● **Directions for this task**:
Set down every record below exactly as it stands, minus the pictures.

● **Exercise inputs**:
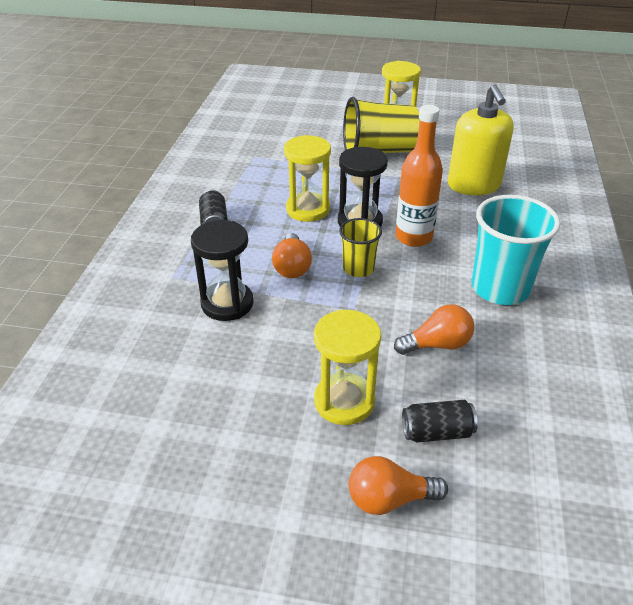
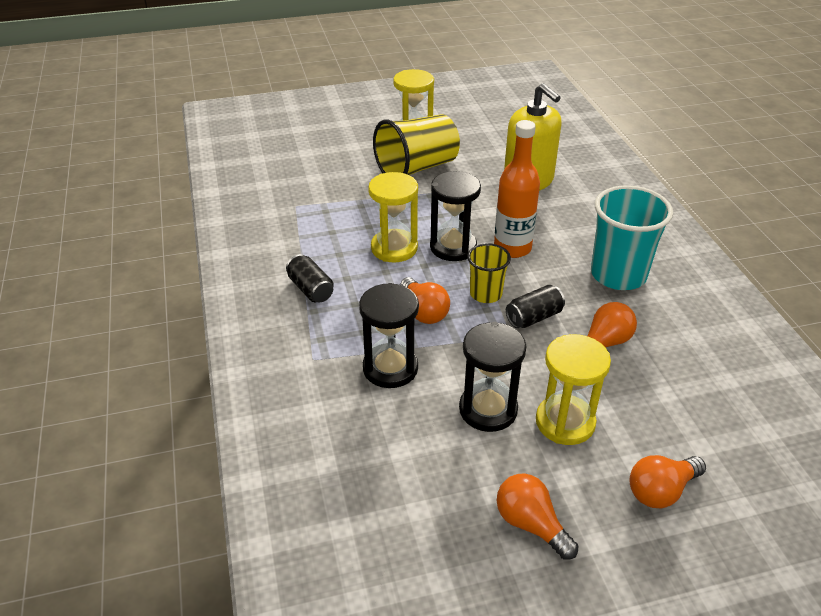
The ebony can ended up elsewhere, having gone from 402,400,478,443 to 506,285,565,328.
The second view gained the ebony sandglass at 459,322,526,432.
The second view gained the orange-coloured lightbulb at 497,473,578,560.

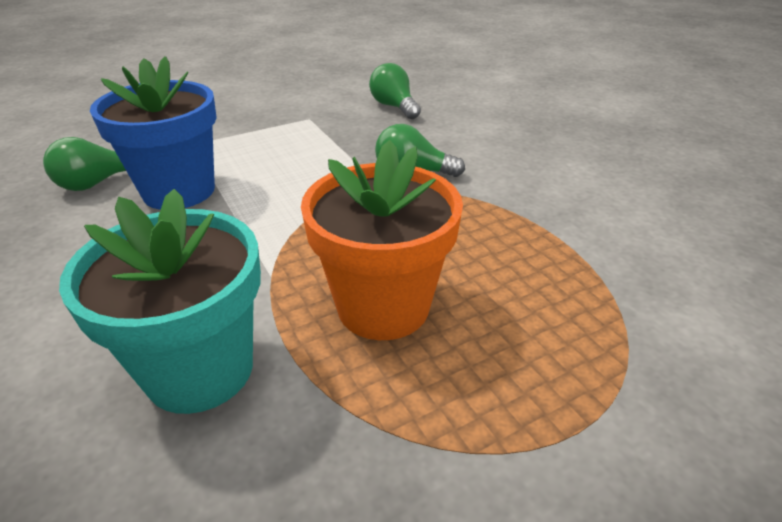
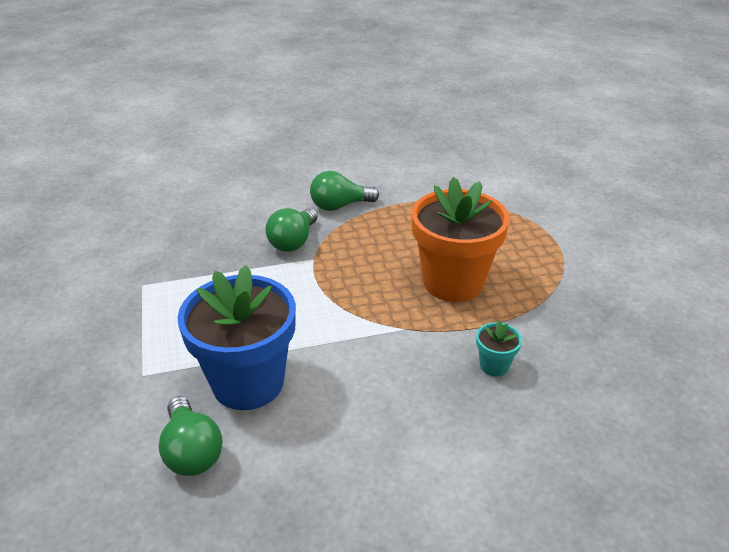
The size of the teal flower pot at 59,189,261,414 changed by a factor of 0.42.
The leaf-green lightbulb ended up elsewhere, having gone from 369,63,421,119 to 310,171,379,211.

● **Task result**:
The ebony can ended up elsewhere, having gone from 402,400,478,443 to 506,285,565,328.
The second view gained the ebony sandglass at 459,322,526,432.
The second view gained the orange-coloured lightbulb at 497,473,578,560.

The size of the teal flower pot at 59,189,261,414 changed by a factor of 0.42.
The leaf-green lightbulb ended up elsewhere, having gone from 369,63,421,119 to 310,171,379,211.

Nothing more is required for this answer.